▶ Exercise objective
No images, please. Copy each entry below exactly as it reads.
BEGIN
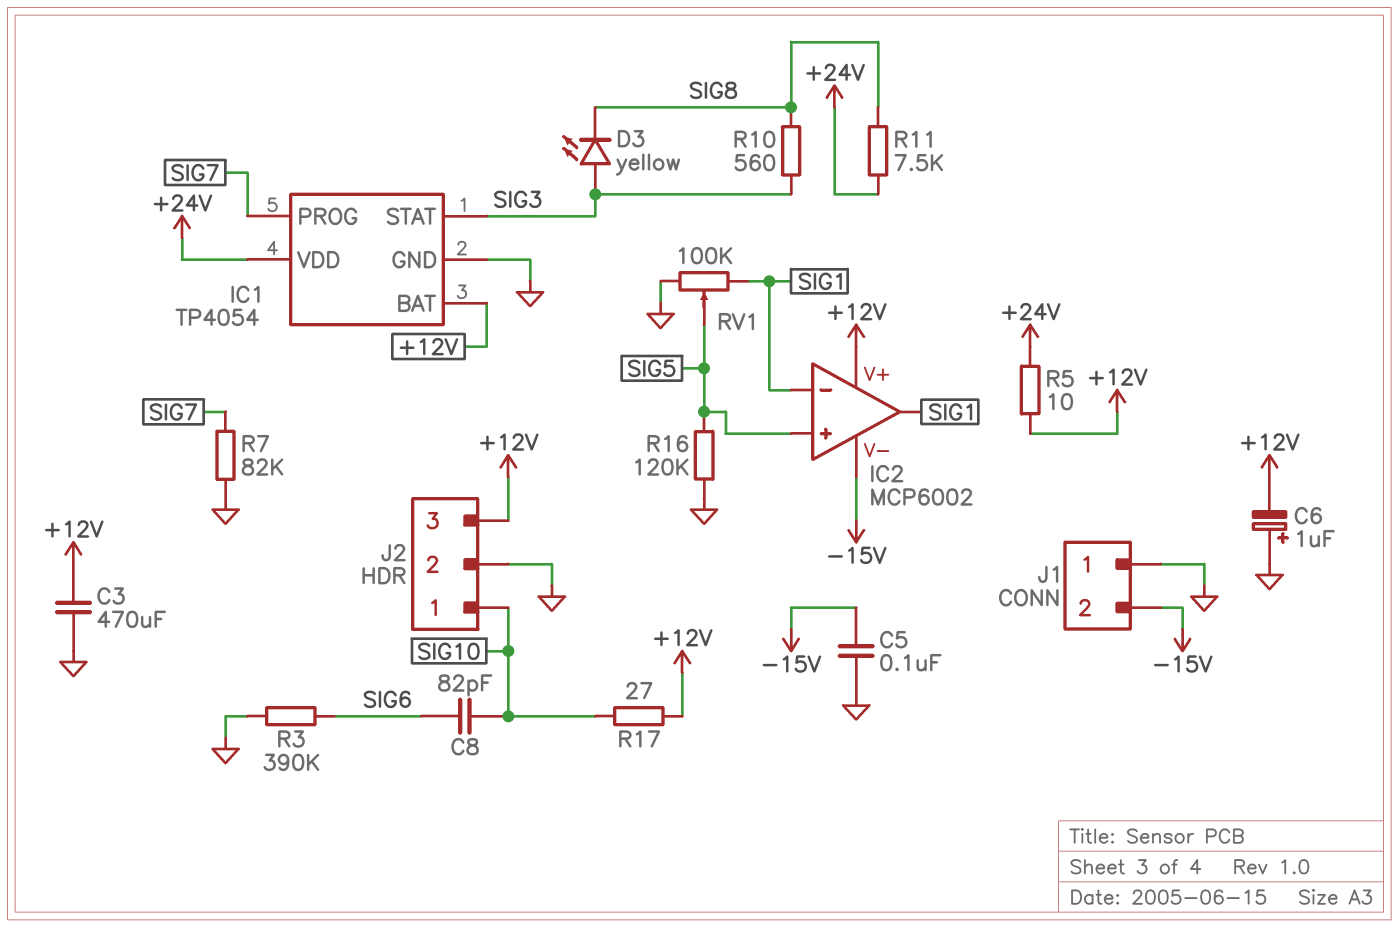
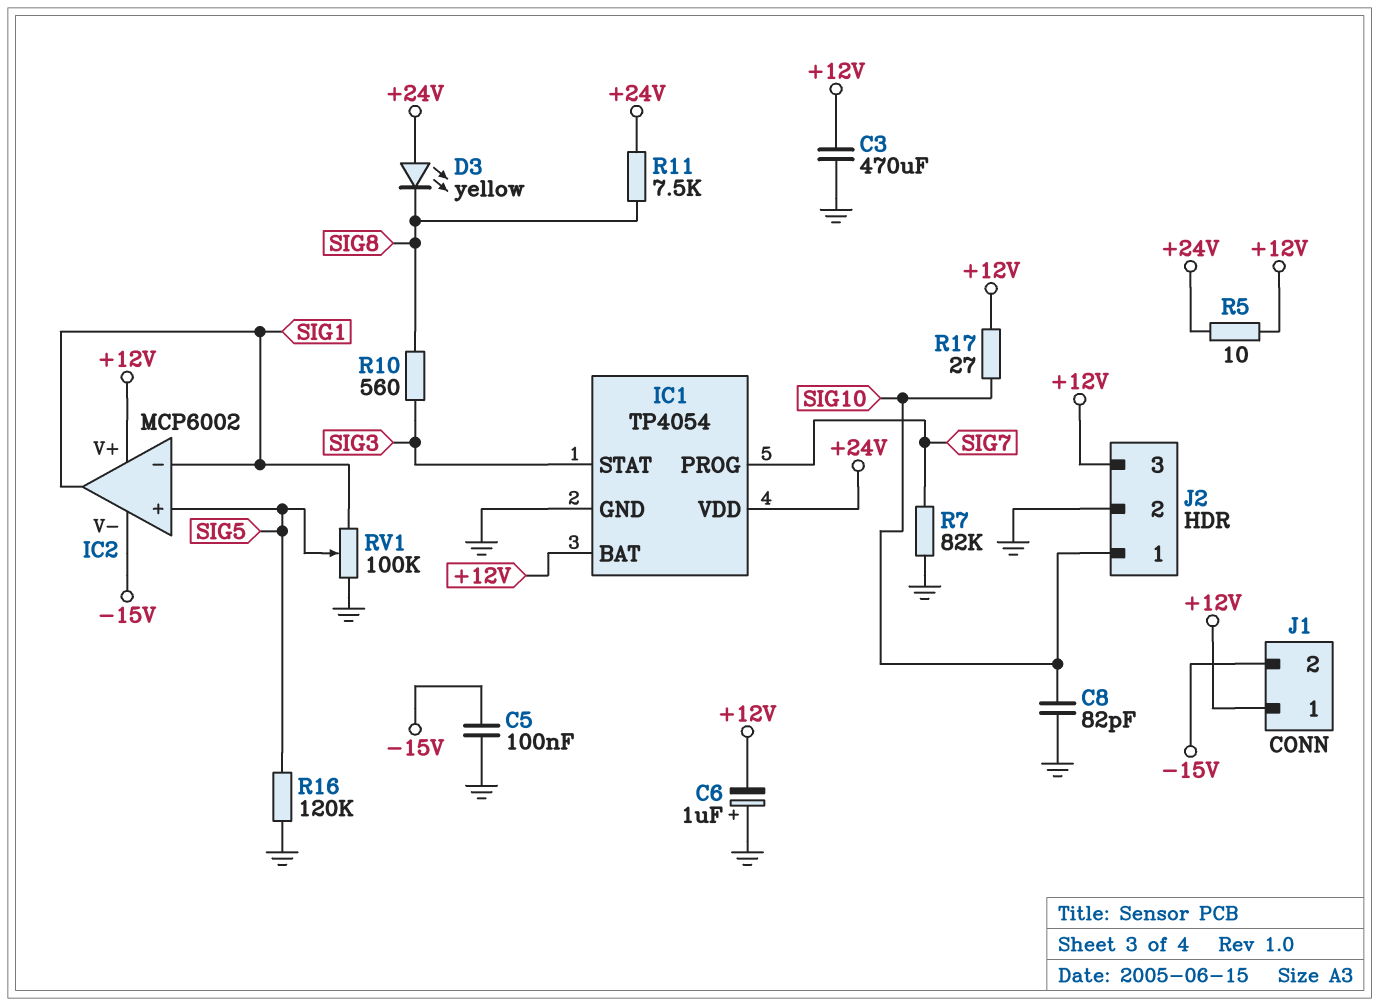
C8: 82pF (SIG6, SIG10) -> 82pF (GND, SIG10)
D3: LED yellow (A SIG3, K SIG8) -> LED yellow (A +24V, K SIG8)
J1 pin 1: GND -> +12V
R3: 390k (GND, SIG6) -> none

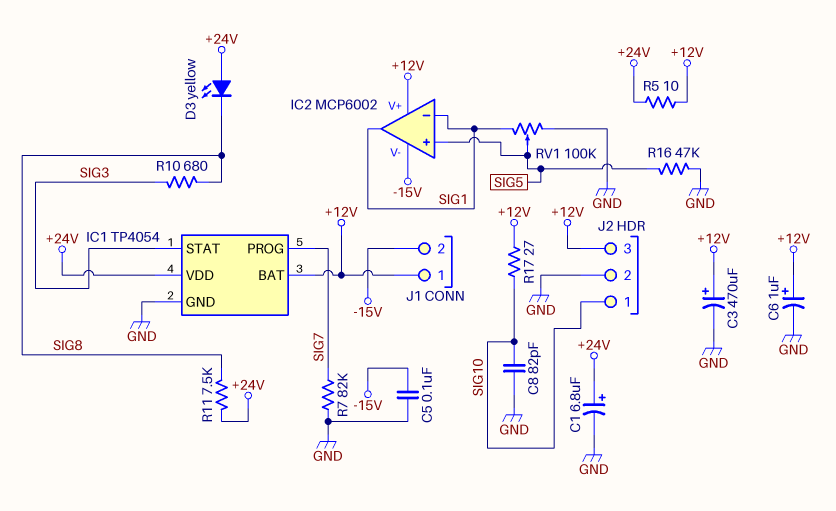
C1: none -> 6.8uF (plus +24V, minus GND)
C3: 470uF (+12V, GND) -> 470uF (plus +12V, minus GND)
C6: 1uF (plus GND, minus +12V) -> 1uF (plus +12V, minus GND)
R10: 560 (SIG3, SIG8) -> 680 (SIG3, SIG8)
R16: 120k (GND, SIG5) -> 47k (GND, SIG5)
END
▶ Written answer
C8: 82pF (SIG6, SIG10) -> 82pF (GND, SIG10)
D3: LED yellow (A SIG3, K SIG8) -> LED yellow (A +24V, K SIG8)
J1 pin 1: GND -> +12V
R3: 390k (GND, SIG6) -> none

C1: none -> 6.8uF (plus +24V, minus GND)
C3: 470uF (+12V, GND) -> 470uF (plus +12V, minus GND)
C6: 1uF (plus GND, minus +12V) -> 1uF (plus +12V, minus GND)
R10: 560 (SIG3, SIG8) -> 680 (SIG3, SIG8)
R16: 120k (GND, SIG5) -> 47k (GND, SIG5)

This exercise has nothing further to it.